* **How to complete this task**: Among the records that follow, find the line with "FAN2 pin SIG: A6 -> A5" and the line with "SCALE2 pin DT: A11 -> A9". Set down those lines and all lines between them exactly, without adding anything.

* **Data section**:
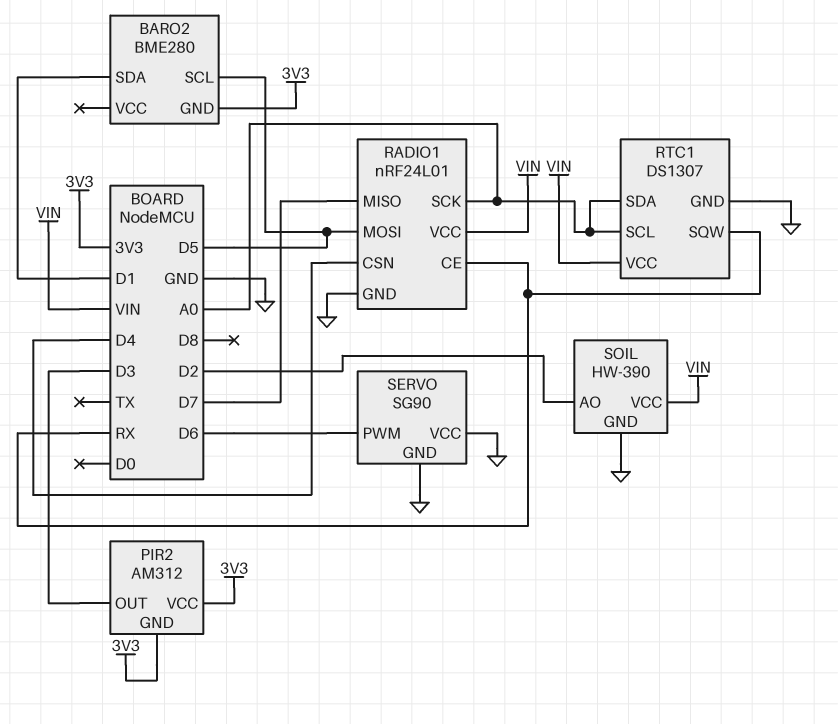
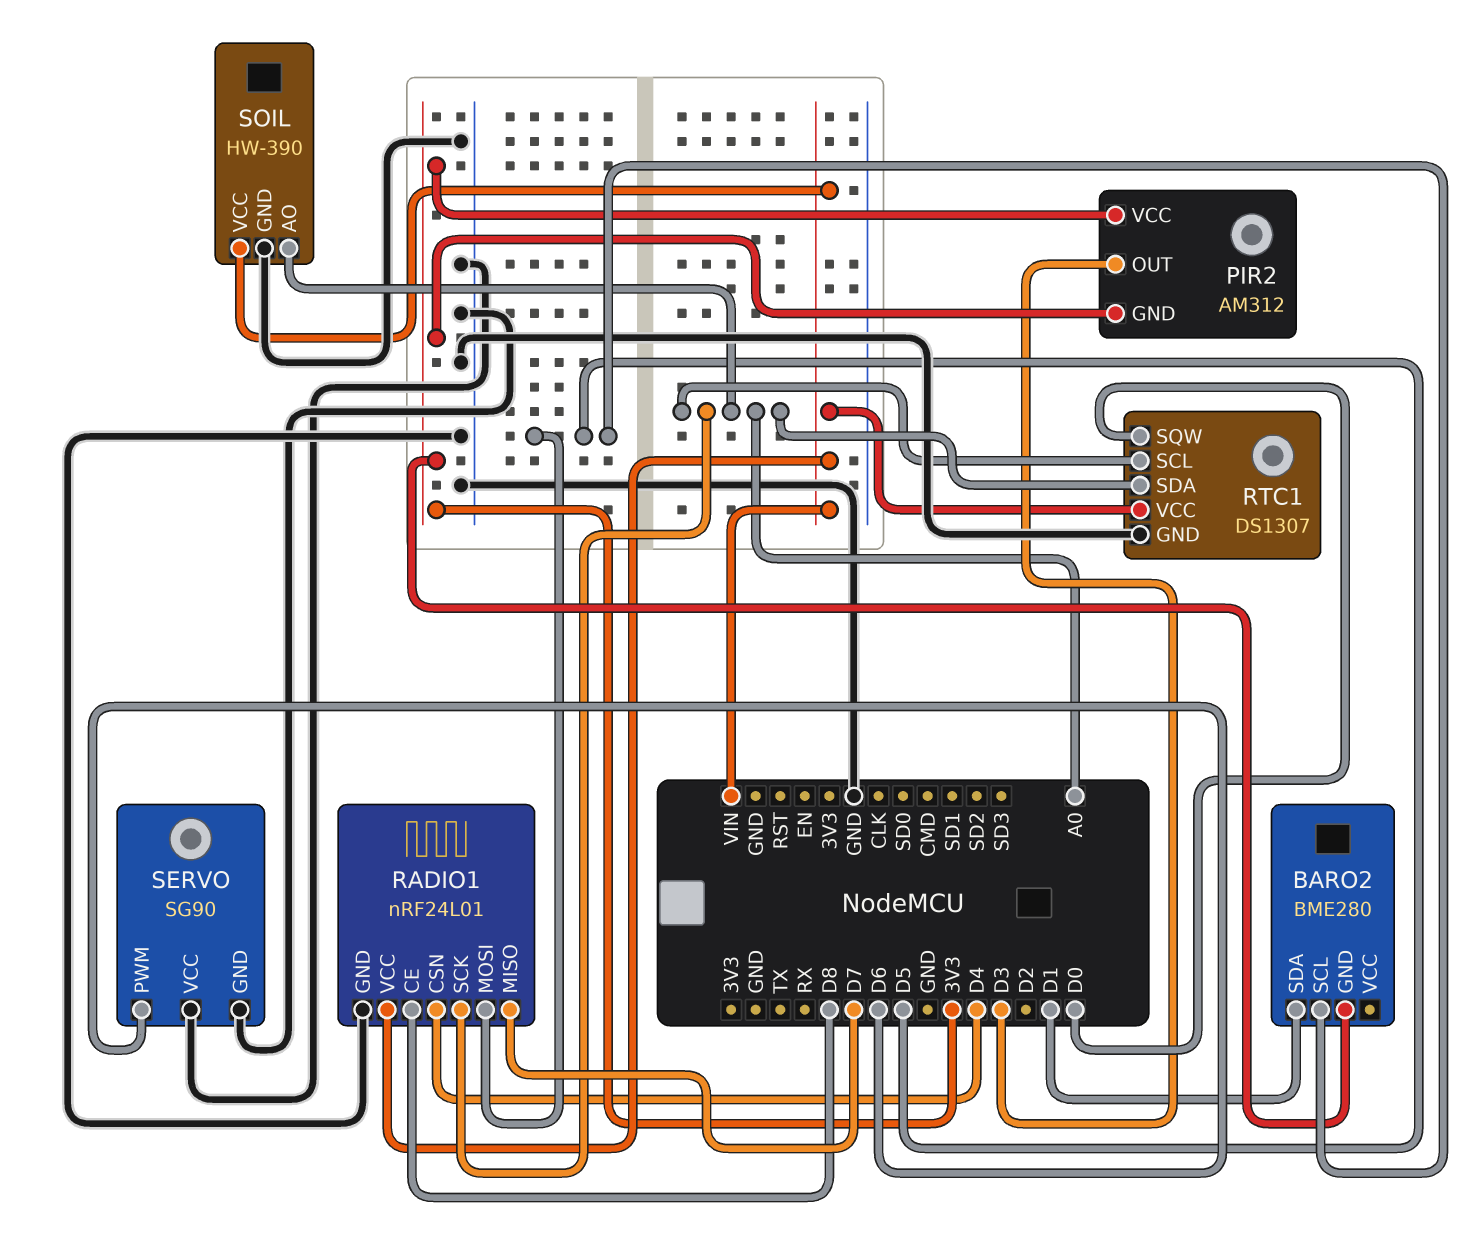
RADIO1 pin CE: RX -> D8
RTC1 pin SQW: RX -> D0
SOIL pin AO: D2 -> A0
* * *
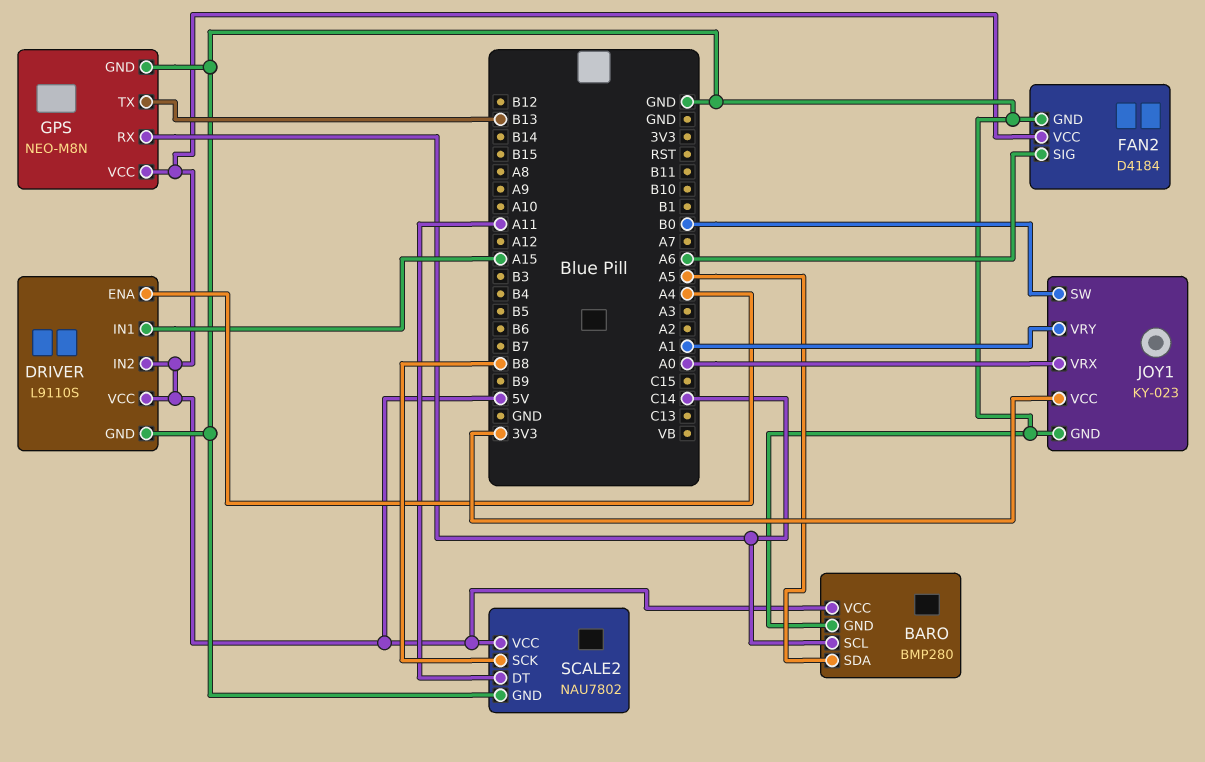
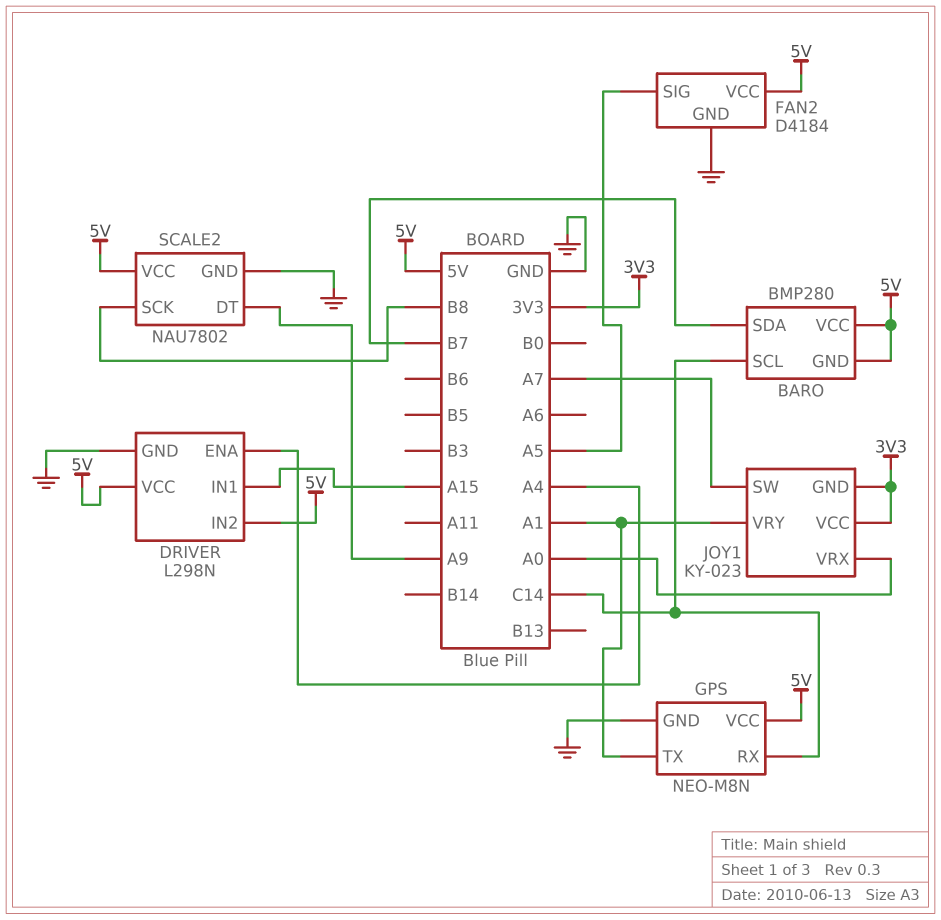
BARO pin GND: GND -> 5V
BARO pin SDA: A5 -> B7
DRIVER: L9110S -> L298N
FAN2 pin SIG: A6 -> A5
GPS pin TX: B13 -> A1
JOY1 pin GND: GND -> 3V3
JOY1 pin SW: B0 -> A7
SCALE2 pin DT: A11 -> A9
==
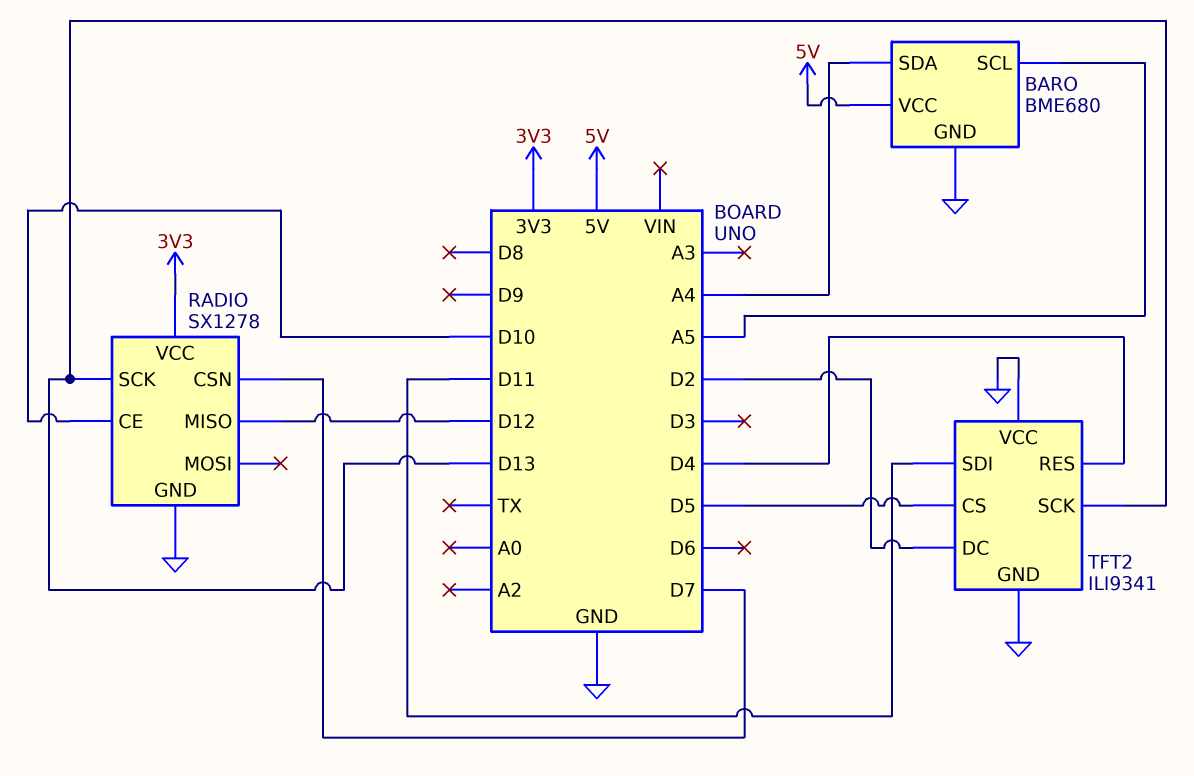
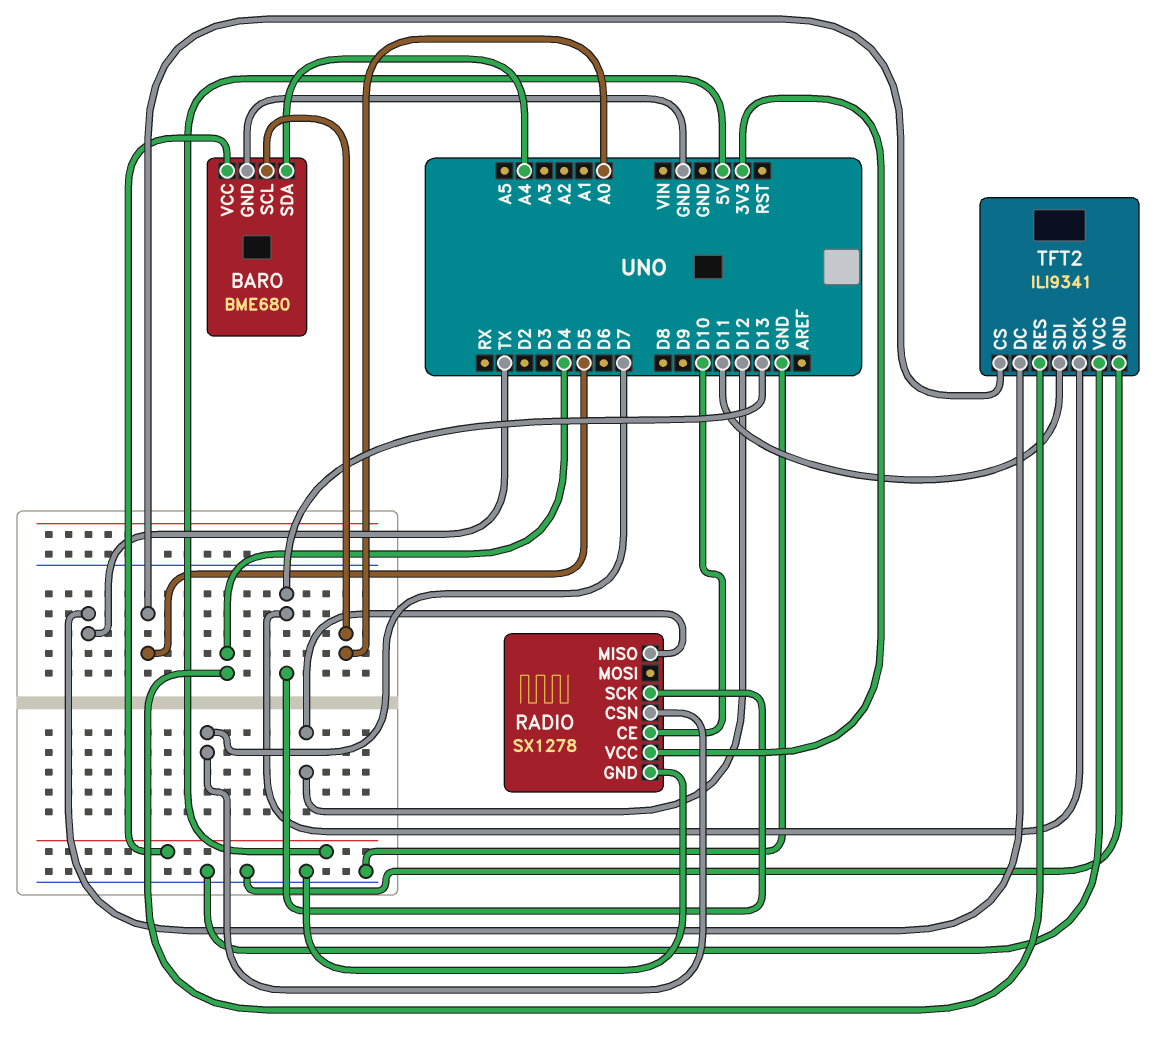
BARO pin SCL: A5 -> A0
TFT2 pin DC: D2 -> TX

* **Task result**:
FAN2 pin SIG: A6 -> A5
GPS pin TX: B13 -> A1
JOY1 pin GND: GND -> 3V3
JOY1 pin SW: B0 -> A7
SCALE2 pin DT: A11 -> A9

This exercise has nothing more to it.